**DATASET RECORDS**
****************************************

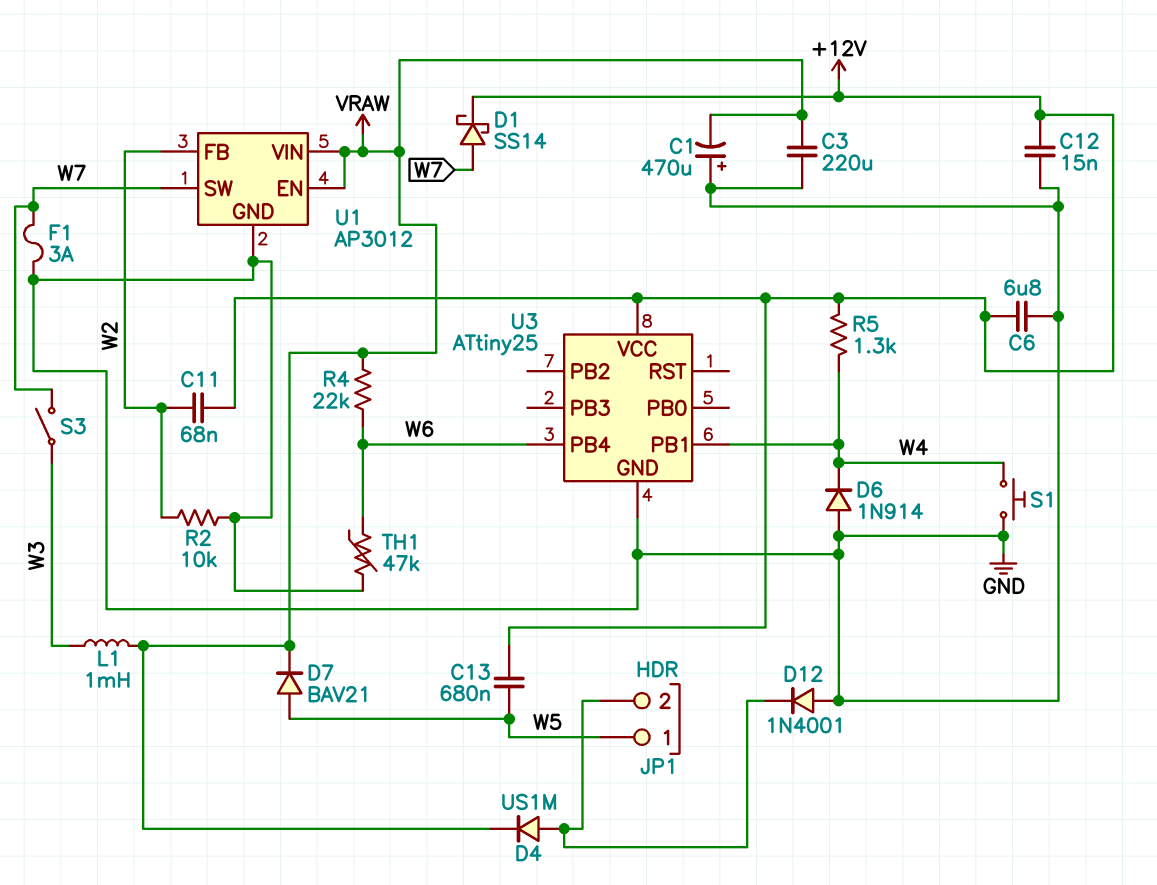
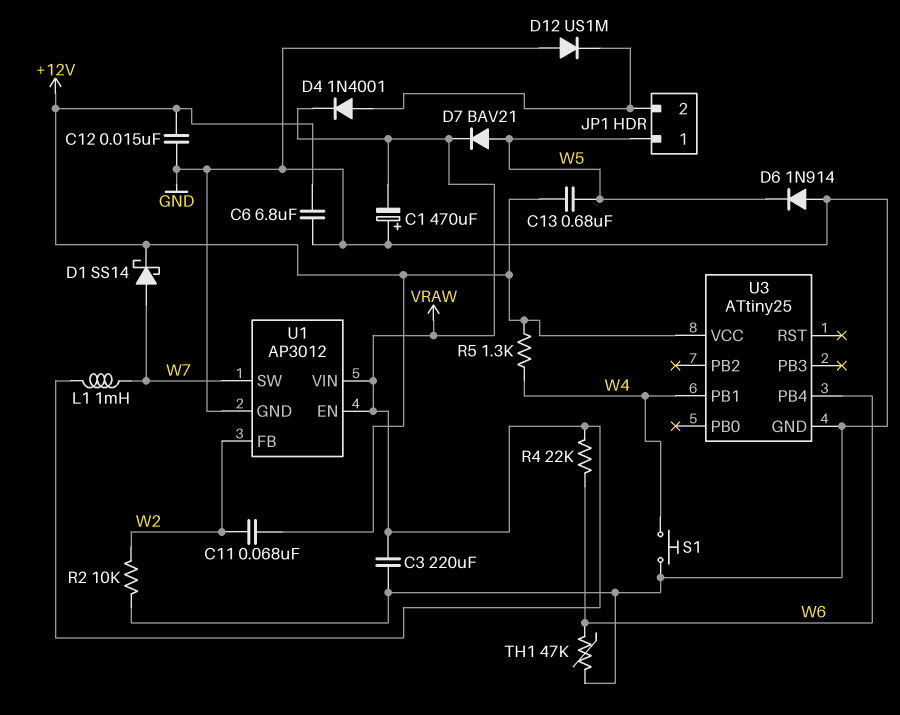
D4: diode US1M (A JP1/2, K VRAW) -> diode 1N4001 (A JP1/2, K VRAW)
D6: diode 1N914 (A GND, K W4) -> diode 1N914 (A GND, K W5)
D12: diode 1N4001 (A GND, K JP1/2) -> diode US1M (A GND, K JP1/2)
F1: 3A (GND, W7) -> none
L1: 1mH (VRAW, W3) -> 1mH (VRAW, W7)
S3: switch (W3, W7) -> none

****************************************

**EXERCISE**
How many lines in the data above contain the string "diode"? Reply with only the number.

**RESULT**
3